→ **What to work on**
Gather all lines in the entries that include the word "button".

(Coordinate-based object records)
*-*-*

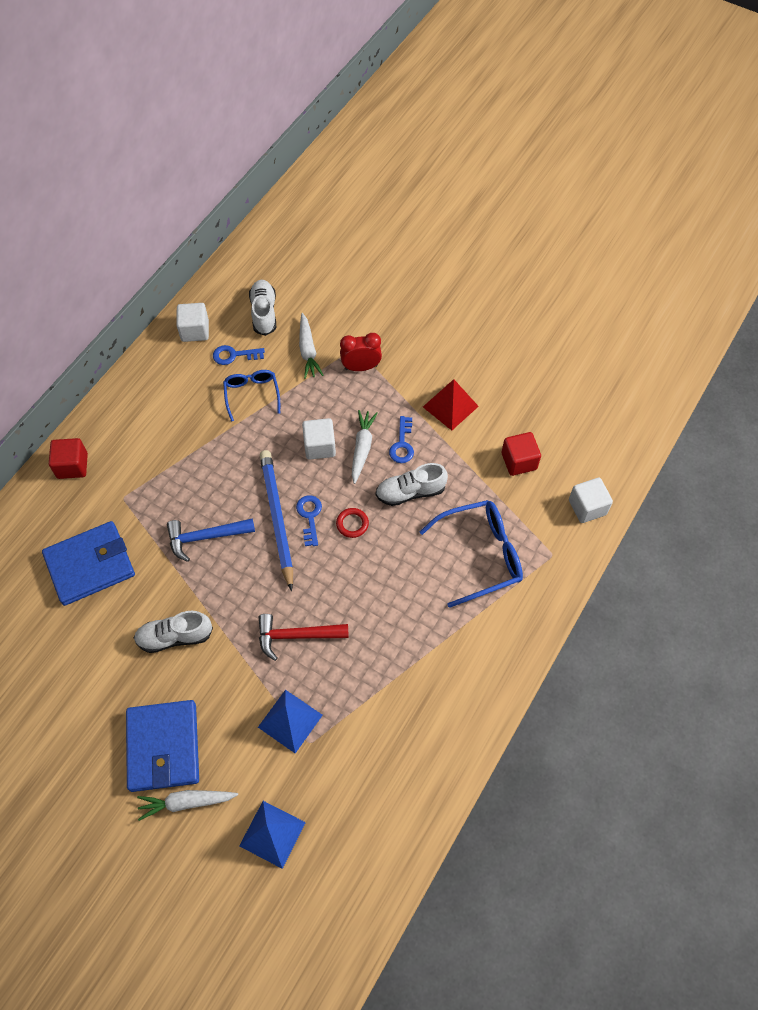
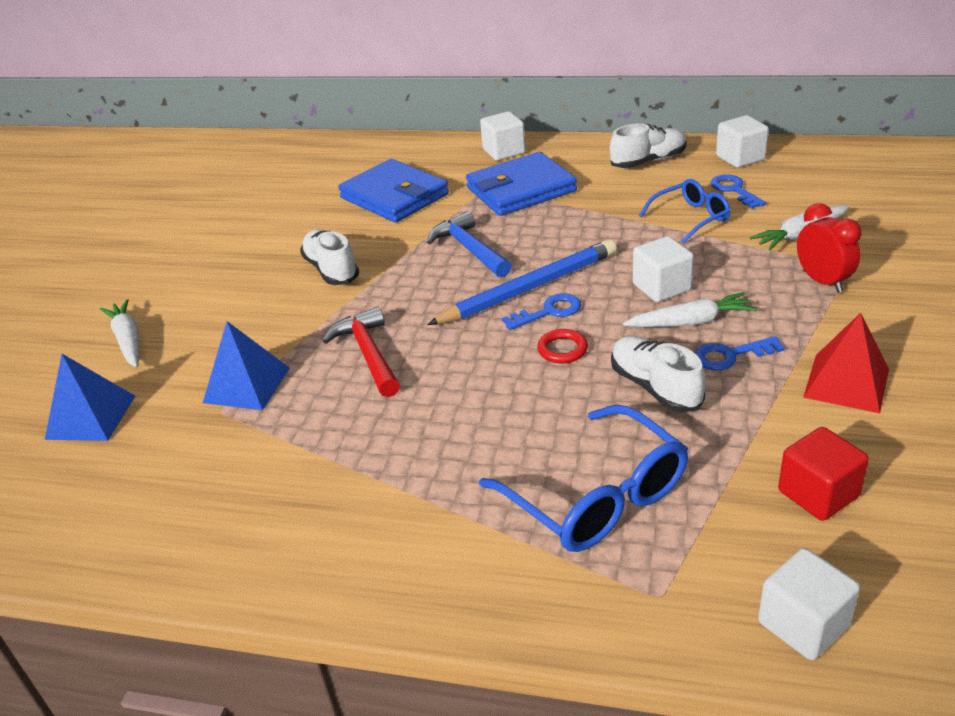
camera: 75 degrees right, 25 degrees down
red cube [49,438,88,479] -> white cube [480,111,526,161]
blue wallet [126,700,199,792] -> blue wallet moved to [466,152,577,216]
white shoe [249,280,276,336] -> white shoe moved to [610,123,687,168]

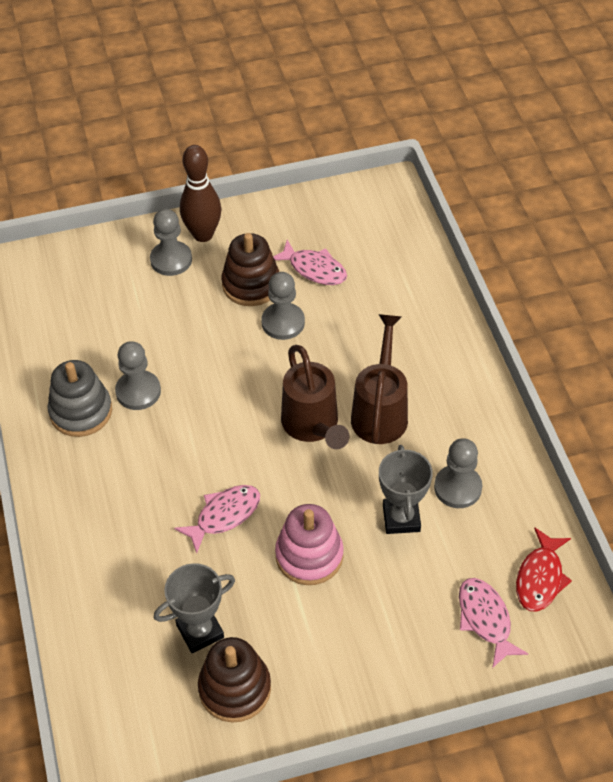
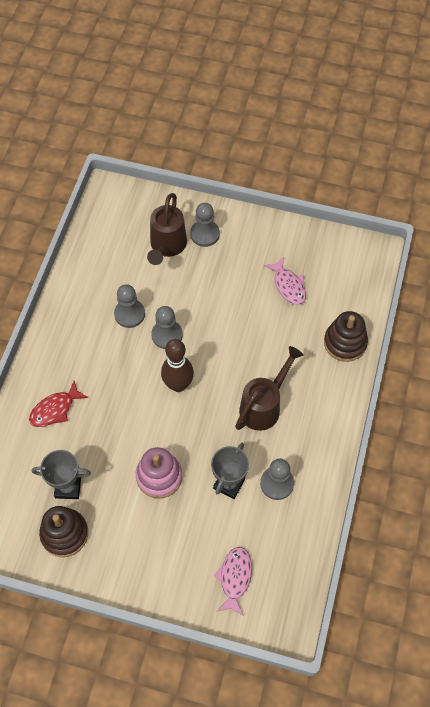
camera: 30 degrees right, 10 degrees up
grey stacking toy [47,360,112,437] -> none
pink fish [174,485,260,553] -> none
brown bowling pin [180,145,221,242] -> brown bowling pin moved to [161,339,194,392]
brown stacking toy [222,233,279,306] -> brown stacking toy moved to [324,311,368,362]
grey pawn [261,272,305,340] -> grey pawn moved to [151,306,183,349]
brown watering can [281,345,350,449] -> brown watering can moved to [147,193,187,265]
red fish [516,527,572,612] -> red fish moved to [29,381,88,427]

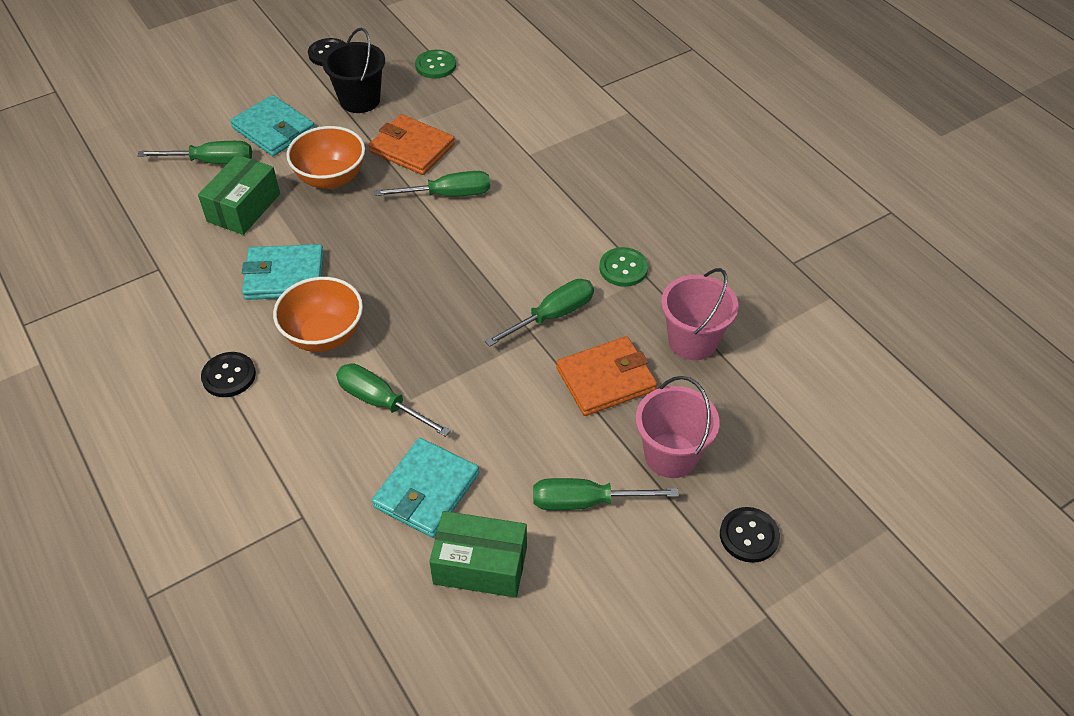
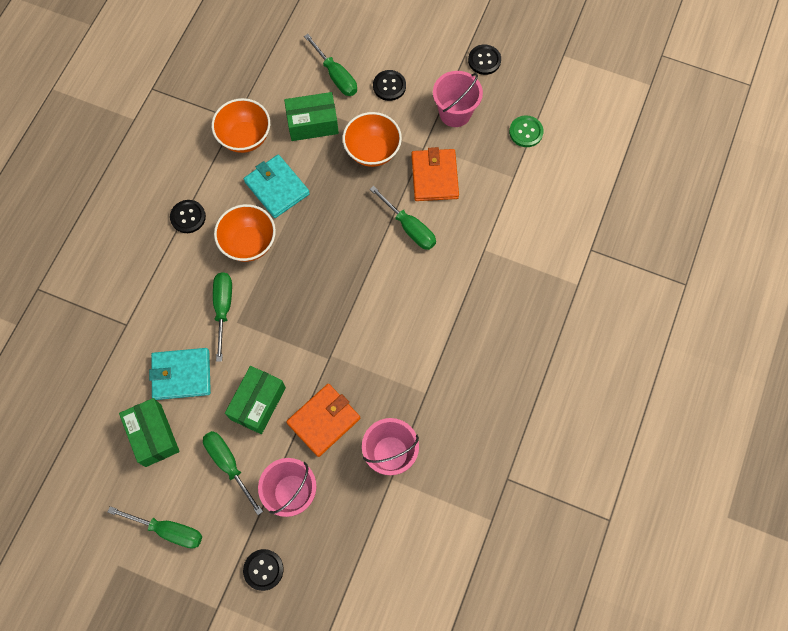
camera: 55 degrees right, 20 degrees up
turquoise wallet [230,95,315,156] -> black button [373,70,406,101]
black bucket [322,28,385,113] -> pink bucket [433,71,483,127]
green screwdriver [485,279,594,347] -> green screwdriver moved to [108,506,202,549]
orange wallet [557,336,657,416] -> orange wallet turned 75 degrees counterclockwise [286,384,360,457]
green button [599,247,648,287] -> none
none -> orange bowl [212,98,270,153]
none -> green box [225,366,286,434]

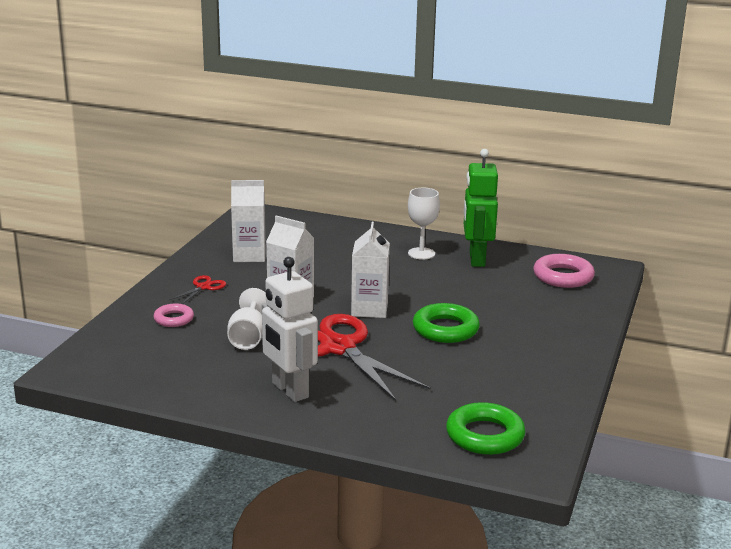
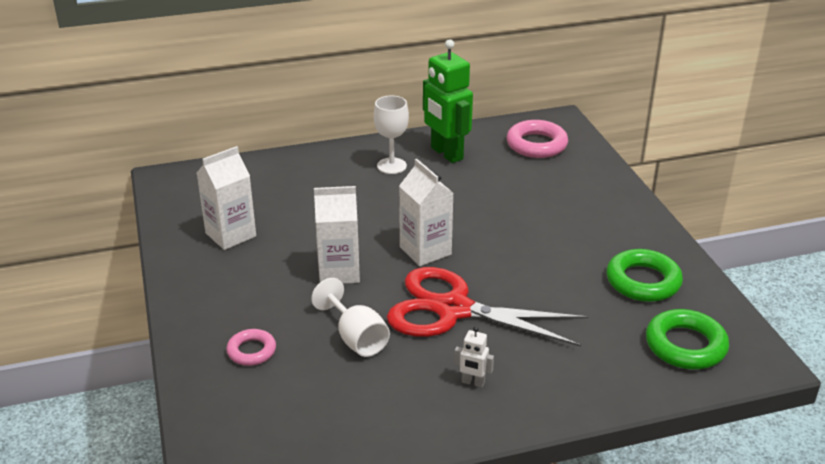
camera: 35 degrees left, 10 degrees up
red scissors [169,275,226,304] -> none
white robot [262,257,318,402] -> white robot [454,326,494,388], size x0.44
green ring [413,303,480,343] -> green ring moved to [606,249,683,302]

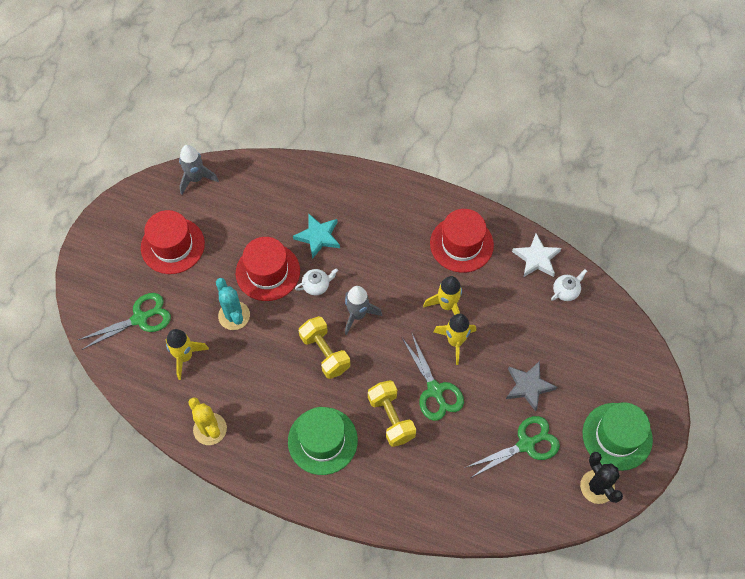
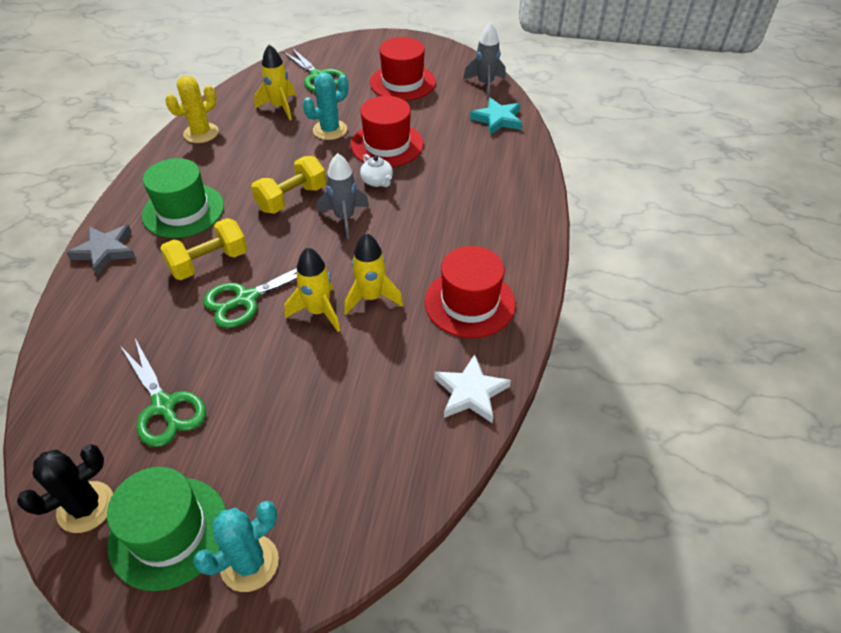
camera: 80 degrees right, 15 degrees down
turquoise star [293,213,340,259] -> turquoise star moved to [470,97,522,135]
grey star [506,361,557,412] -> grey star moved to [66,225,136,275]
white teapot [551,269,587,301] -> none
none -> turquoise cactus [193,501,279,592]

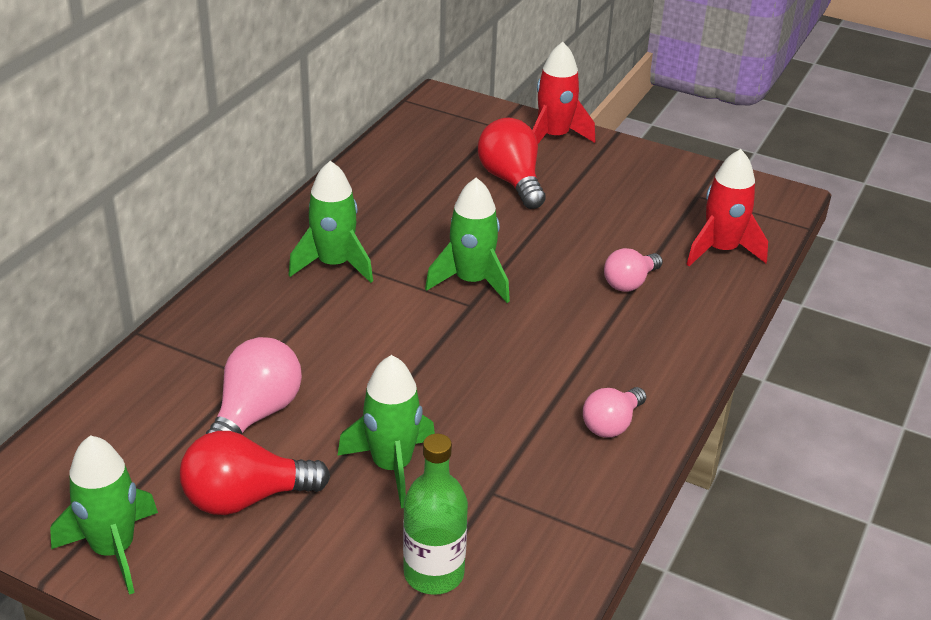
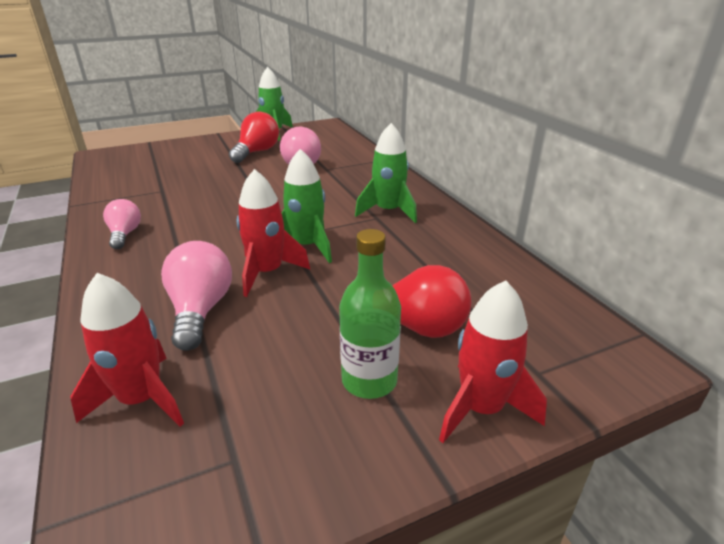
camera: 130 degrees right, 5 degrees down
green rocket [337,355,435,508] -> none
green bottle [403,434,468,595] -> green bottle moved to [339,229,401,399]
pink light bulb [604,248,663,292] -> pink light bulb [161,241,232,351], size x1.56
none -> red rocket [237,169,310,297]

*-*-*

→ **Worked solution**
turquoise wallet [230,95,315,156] -> black button [373,70,406,101]
green button [599,247,648,287] -> none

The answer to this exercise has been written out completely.